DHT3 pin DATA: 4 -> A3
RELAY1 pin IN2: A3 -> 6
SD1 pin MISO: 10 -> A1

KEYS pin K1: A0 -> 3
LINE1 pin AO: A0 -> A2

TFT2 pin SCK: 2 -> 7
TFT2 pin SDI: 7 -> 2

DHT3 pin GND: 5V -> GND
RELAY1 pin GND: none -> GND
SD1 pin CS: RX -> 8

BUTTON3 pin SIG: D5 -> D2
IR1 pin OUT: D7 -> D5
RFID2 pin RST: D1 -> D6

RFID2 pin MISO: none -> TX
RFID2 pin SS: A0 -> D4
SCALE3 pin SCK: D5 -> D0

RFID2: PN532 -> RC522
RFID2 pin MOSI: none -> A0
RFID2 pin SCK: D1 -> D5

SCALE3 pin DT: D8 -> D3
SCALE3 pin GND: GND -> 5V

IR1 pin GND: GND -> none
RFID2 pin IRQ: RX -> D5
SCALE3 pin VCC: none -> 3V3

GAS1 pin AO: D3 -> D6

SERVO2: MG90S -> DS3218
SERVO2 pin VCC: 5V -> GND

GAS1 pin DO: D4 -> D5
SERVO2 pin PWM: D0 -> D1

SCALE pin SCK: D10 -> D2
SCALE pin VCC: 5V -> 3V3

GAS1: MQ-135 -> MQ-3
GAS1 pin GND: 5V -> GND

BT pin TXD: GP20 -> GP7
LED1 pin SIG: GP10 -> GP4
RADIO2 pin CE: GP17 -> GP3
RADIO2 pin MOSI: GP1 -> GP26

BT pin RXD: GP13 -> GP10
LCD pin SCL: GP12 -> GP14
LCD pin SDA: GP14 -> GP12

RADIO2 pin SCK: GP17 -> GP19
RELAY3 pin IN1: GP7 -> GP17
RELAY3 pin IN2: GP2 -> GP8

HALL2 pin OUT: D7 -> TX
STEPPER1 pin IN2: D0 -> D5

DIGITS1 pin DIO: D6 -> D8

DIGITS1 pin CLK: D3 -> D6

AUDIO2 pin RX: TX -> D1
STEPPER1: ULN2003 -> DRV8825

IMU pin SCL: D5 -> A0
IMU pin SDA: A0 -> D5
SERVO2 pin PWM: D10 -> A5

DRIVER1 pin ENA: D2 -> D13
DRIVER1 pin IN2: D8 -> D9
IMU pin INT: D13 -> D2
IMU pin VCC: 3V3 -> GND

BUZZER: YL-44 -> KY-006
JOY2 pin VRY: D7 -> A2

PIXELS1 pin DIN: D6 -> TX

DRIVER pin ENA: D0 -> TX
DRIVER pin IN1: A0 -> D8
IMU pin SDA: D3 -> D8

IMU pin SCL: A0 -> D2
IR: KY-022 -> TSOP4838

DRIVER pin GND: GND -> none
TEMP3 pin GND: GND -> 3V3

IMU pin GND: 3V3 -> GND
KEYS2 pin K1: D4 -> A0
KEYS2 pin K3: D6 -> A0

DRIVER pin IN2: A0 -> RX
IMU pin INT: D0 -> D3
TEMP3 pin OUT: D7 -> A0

^^^^^^^^

What needs to be done:
Working from the data above, extract solely the lines from the one containing "SCALE3 pin DT: D8 -> D3" through the one containing "SERVO2 pin PWM: D10 -> A5", exactly as they appear, both included.

Result of the task:
SCALE3 pin DT: D8 -> D3
SCALE3 pin GND: GND -> 5V

IR1 pin GND: GND -> none
RFID2 pin IRQ: RX -> D5
SCALE3 pin VCC: none -> 3V3

GAS1 pin AO: D3 -> D6

SERVO2: MG90S -> DS3218
SERVO2 pin VCC: 5V -> GND

GAS1 pin DO: D4 -> D5
SERVO2 pin PWM: D0 -> D1

SCALE pin SCK: D10 -> D2
SCALE pin VCC: 5V -> 3V3

GAS1: MQ-135 -> MQ-3
GAS1 pin GND: 5V -> GND

BT pin TXD: GP20 -> GP7
LED1 pin SIG: GP10 -> GP4
RADIO2 pin CE: GP17 -> GP3
RADIO2 pin MOSI: GP1 -> GP26

BT pin RXD: GP13 -> GP10
LCD pin SCL: GP12 -> GP14
LCD pin SDA: GP14 -> GP12

RADIO2 pin SCK: GP17 -> GP19
RELAY3 pin IN1: GP7 -> GP17
RELAY3 pin IN2: GP2 -> GP8

HALL2 pin OUT: D7 -> TX
STEPPER1 pin IN2: D0 -> D5

DIGITS1 pin DIO: D6 -> D8

DIGITS1 pin CLK: D3 -> D6

AUDIO2 pin RX: TX -> D1
STEPPER1: ULN2003 -> DRV8825

IMU pin SCL: D5 -> A0
IMU pin SDA: A0 -> D5
SERVO2 pin PWM: D10 -> A5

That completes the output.